* [EXTRACTED DATA]:
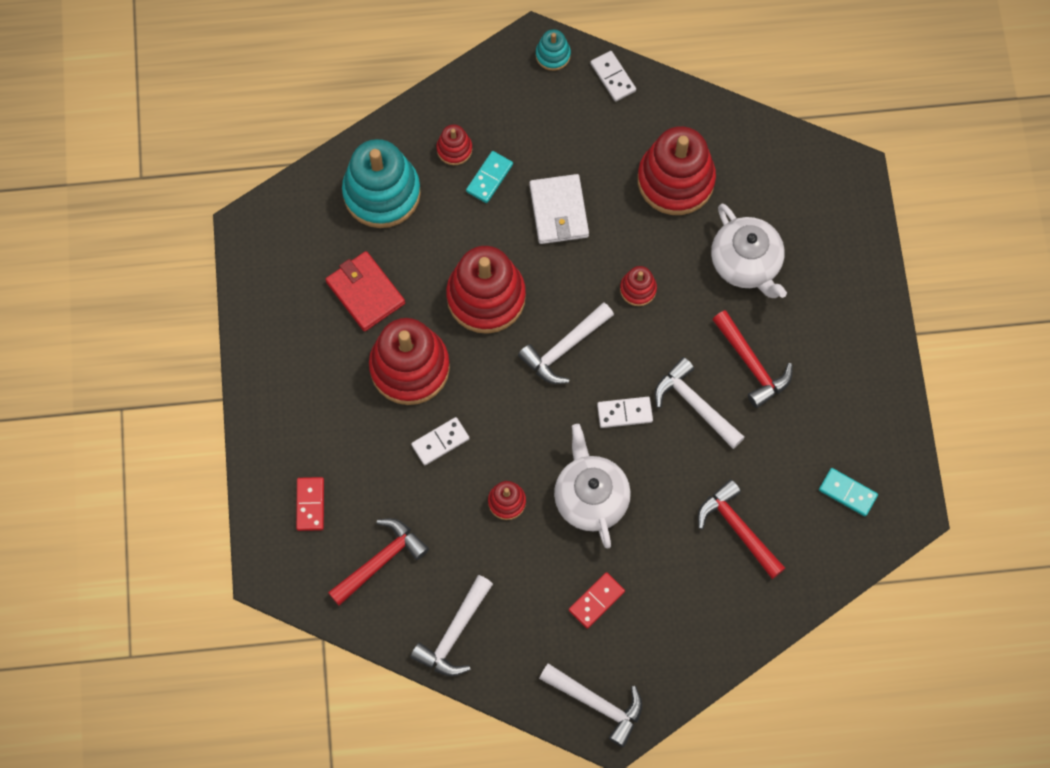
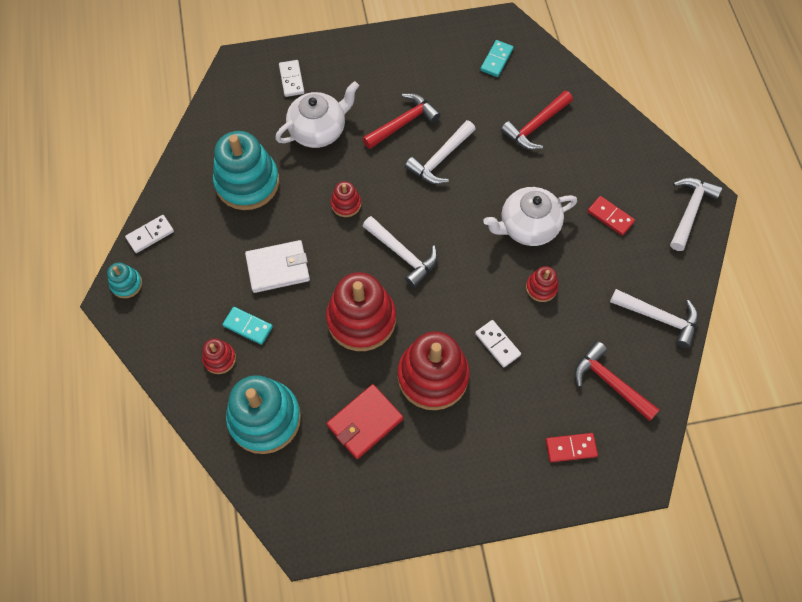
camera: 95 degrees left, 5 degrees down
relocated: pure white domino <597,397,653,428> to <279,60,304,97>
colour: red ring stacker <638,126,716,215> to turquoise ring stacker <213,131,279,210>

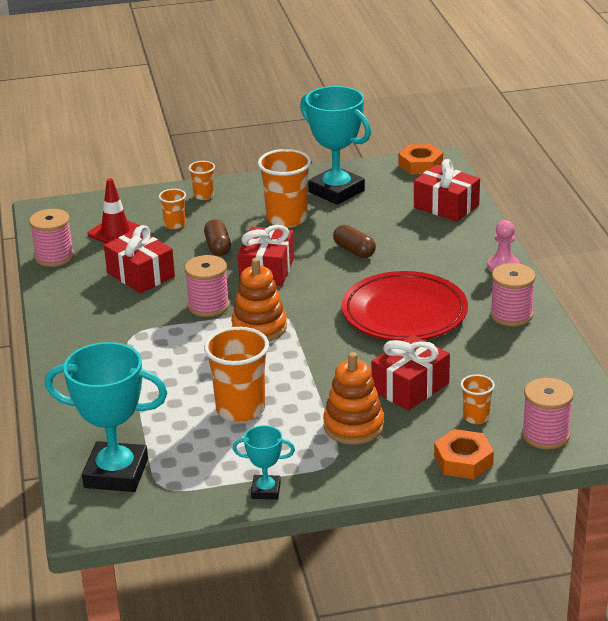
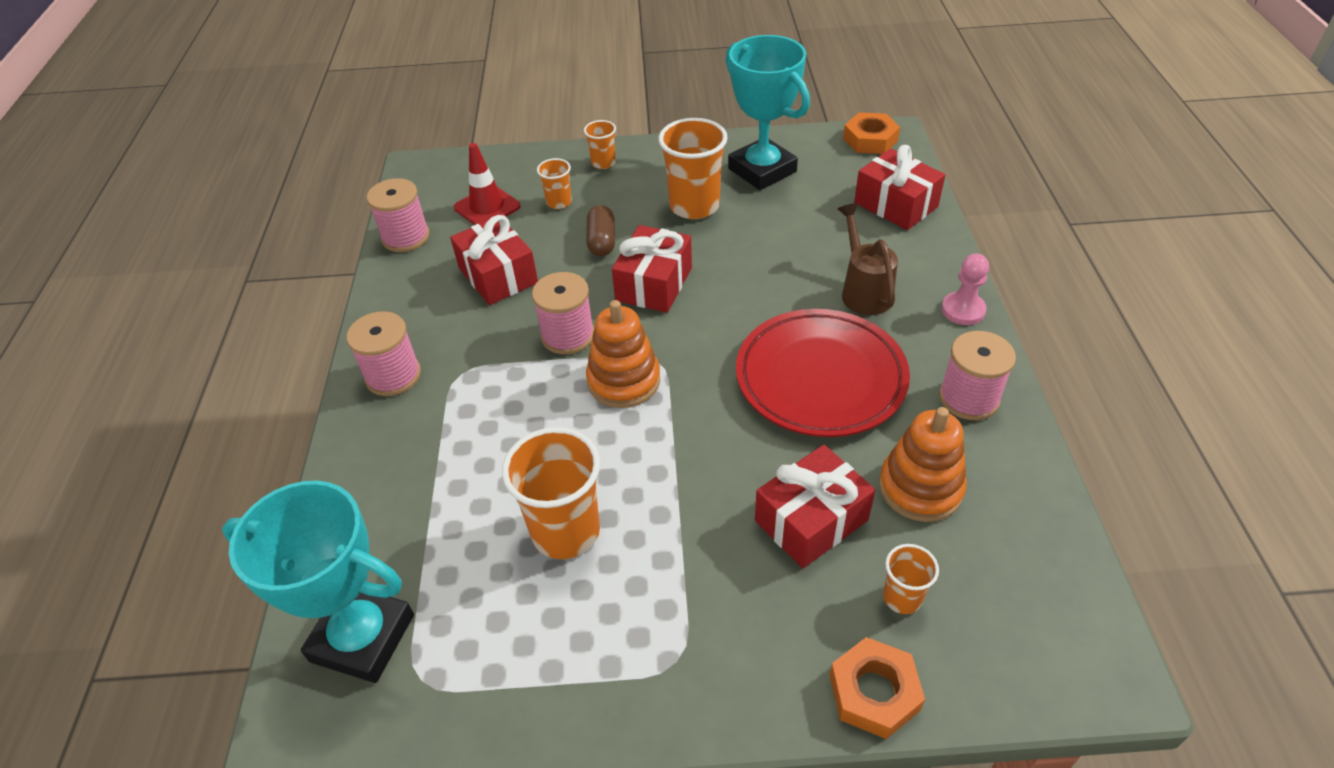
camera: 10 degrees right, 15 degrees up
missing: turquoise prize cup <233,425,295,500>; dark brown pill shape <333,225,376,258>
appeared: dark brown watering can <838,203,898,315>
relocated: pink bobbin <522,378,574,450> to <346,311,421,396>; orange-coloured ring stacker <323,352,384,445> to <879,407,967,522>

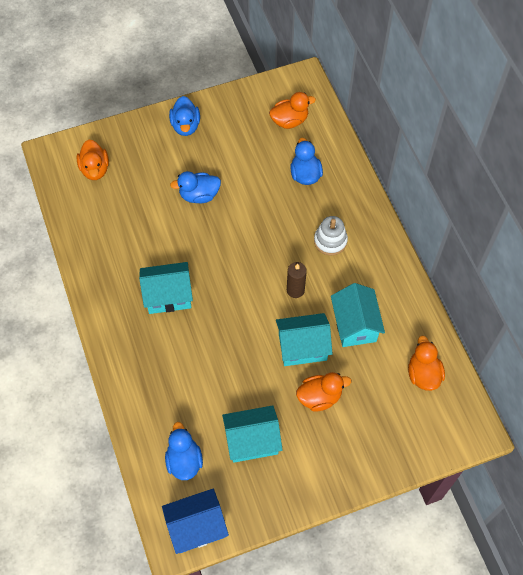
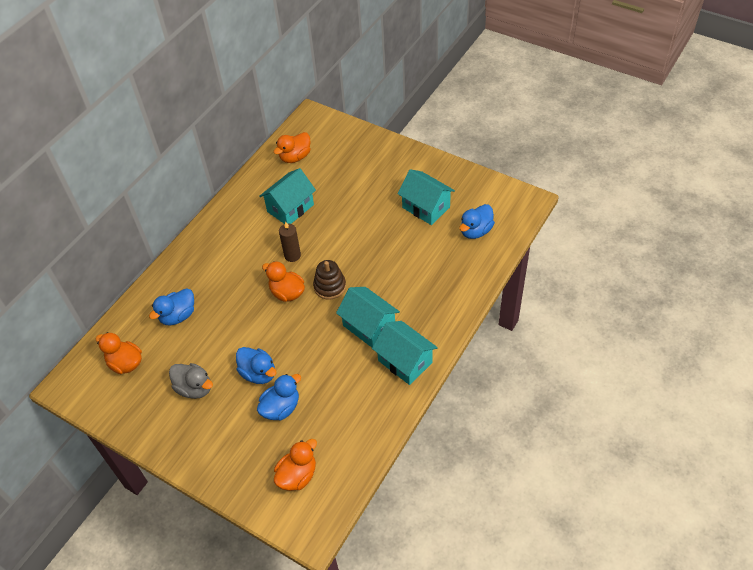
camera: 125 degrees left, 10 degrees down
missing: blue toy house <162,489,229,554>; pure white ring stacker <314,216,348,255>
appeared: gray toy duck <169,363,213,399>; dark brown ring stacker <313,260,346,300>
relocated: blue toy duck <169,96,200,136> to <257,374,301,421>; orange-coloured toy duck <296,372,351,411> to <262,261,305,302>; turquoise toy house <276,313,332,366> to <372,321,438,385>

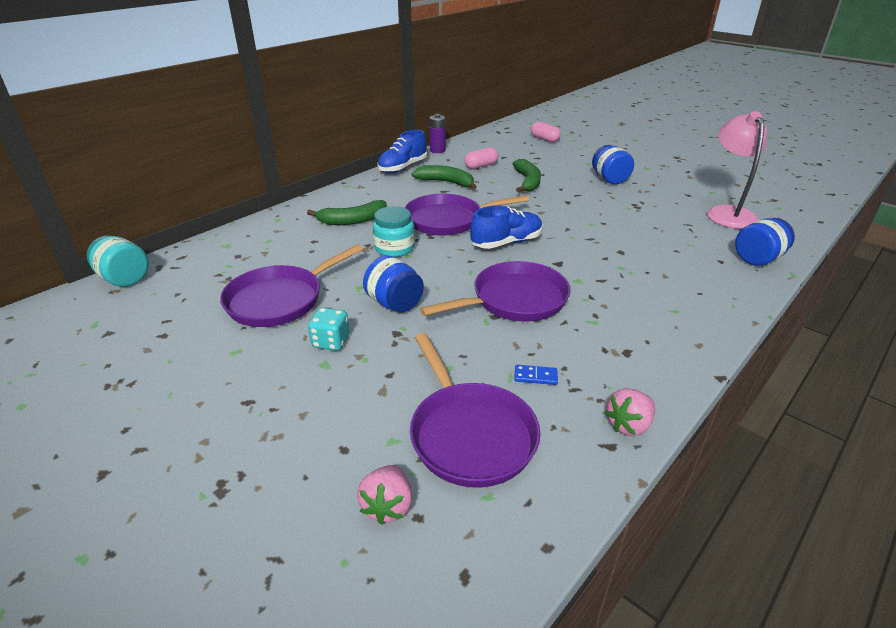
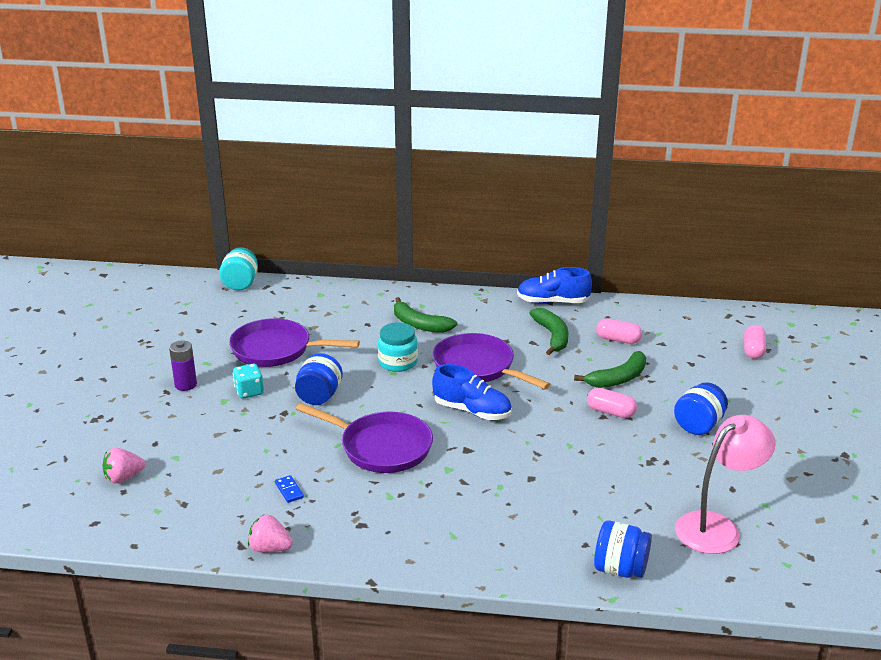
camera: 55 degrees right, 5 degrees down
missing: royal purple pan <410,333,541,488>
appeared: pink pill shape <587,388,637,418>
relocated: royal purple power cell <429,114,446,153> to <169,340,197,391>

* [WORK REQUEST]: Please extract exactly the lines of the data, from the first through the line containing "relocated: pure white", and add no pictures to the copy.

* [THE COMPLETED TASK]:
camera: 95 degrees left, 5 degrees down
relocated: pure white domino <597,397,653,428> to <279,60,304,97>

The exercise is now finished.